# [What is needed]
In the listing below, the answer starts at the line that has "mobile phone (532,155,109,87)" and stops after the line that has "crimson torch (76,115,123,62)"; please repeat that part exactly and nothing more.

# [Source data]
◇ ◇ ◇
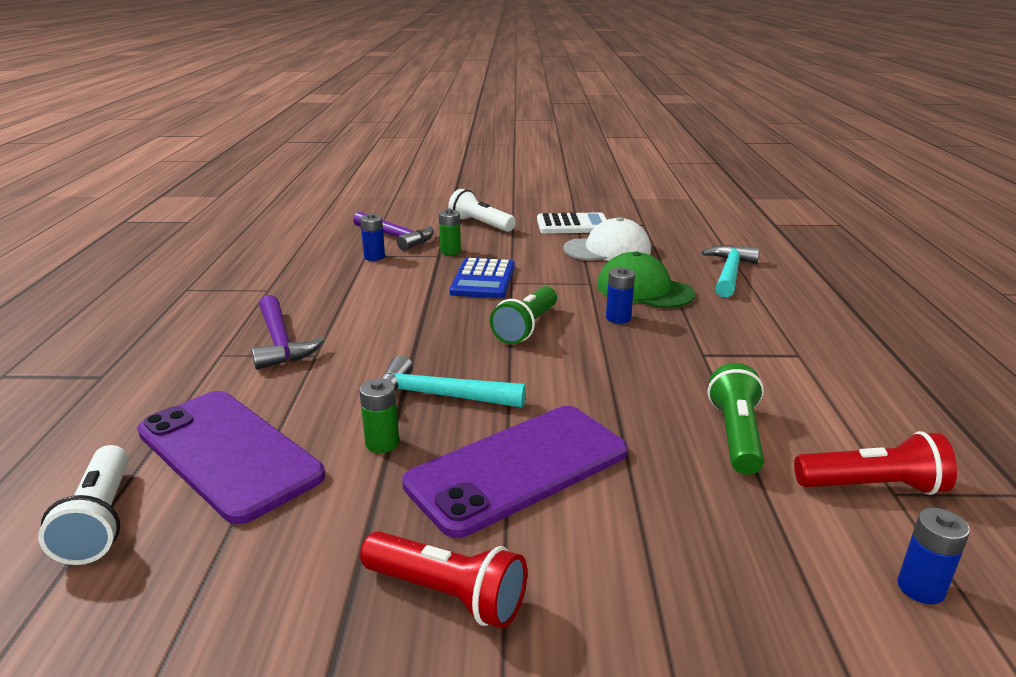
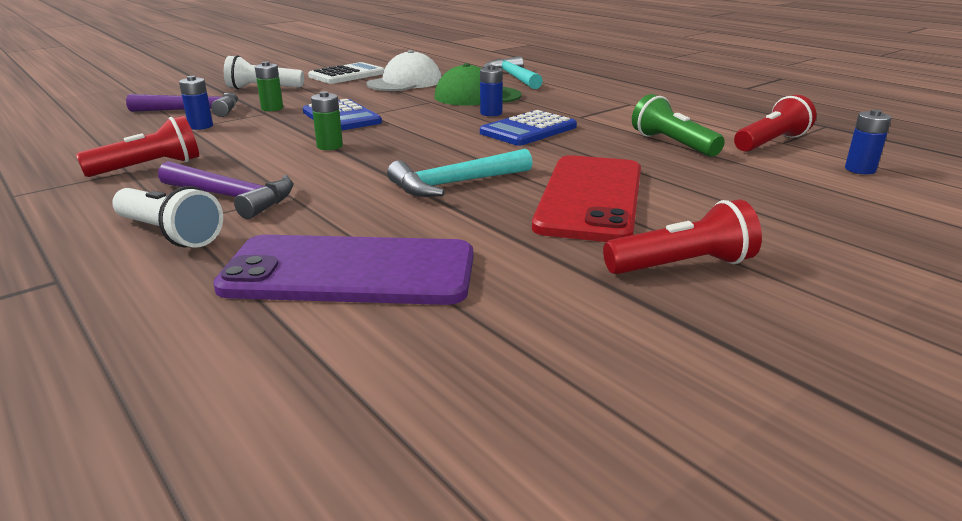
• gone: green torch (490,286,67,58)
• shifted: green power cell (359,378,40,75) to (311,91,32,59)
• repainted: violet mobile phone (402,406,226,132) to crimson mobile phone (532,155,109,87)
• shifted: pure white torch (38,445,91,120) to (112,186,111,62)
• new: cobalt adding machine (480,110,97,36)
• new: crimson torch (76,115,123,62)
◇ ◇ ◇
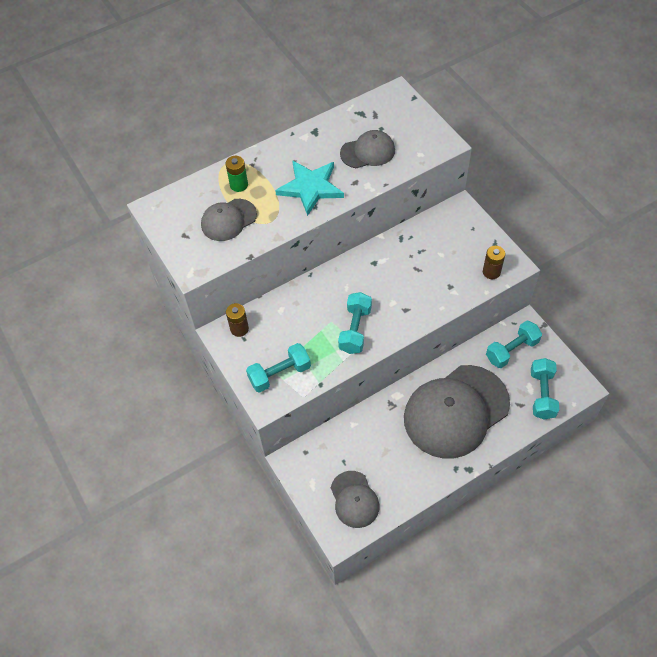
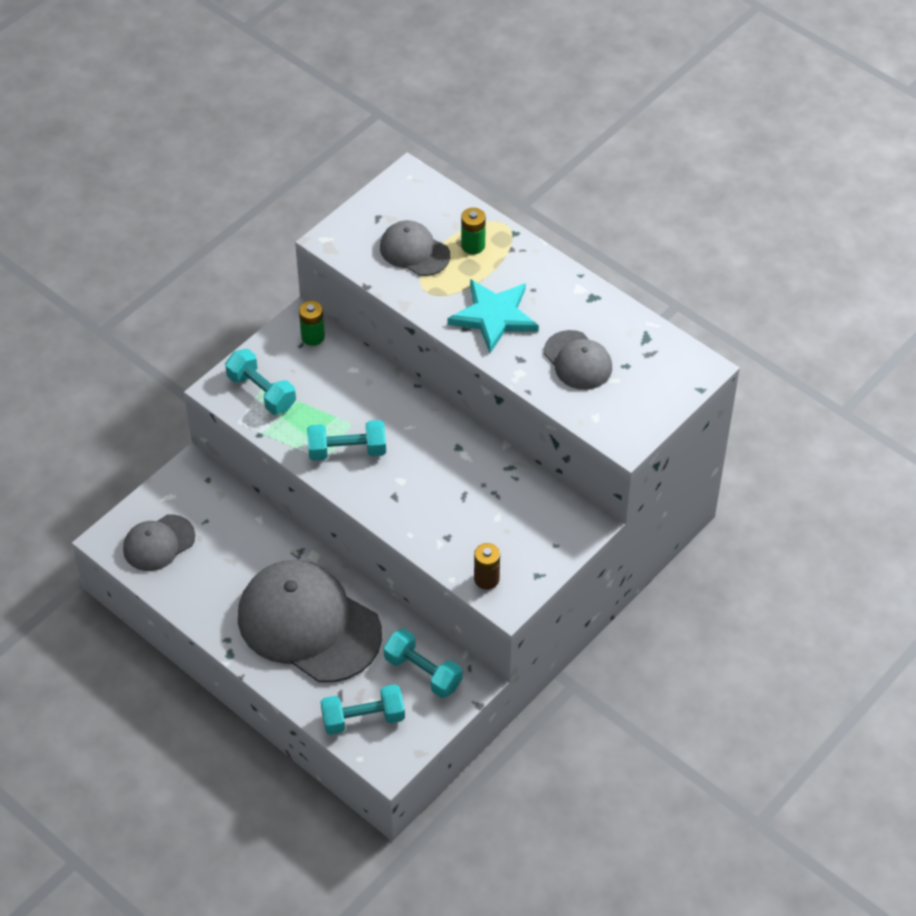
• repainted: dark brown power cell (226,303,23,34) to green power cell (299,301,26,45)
◇ ◇ ◇
# [Task answer]
• repainted: violet mobile phone (402,406,226,132) to crimson mobile phone (532,155,109,87)
• shifted: pure white torch (38,445,91,120) to (112,186,111,62)
• new: cobalt adding machine (480,110,97,36)
• new: crimson torch (76,115,123,62)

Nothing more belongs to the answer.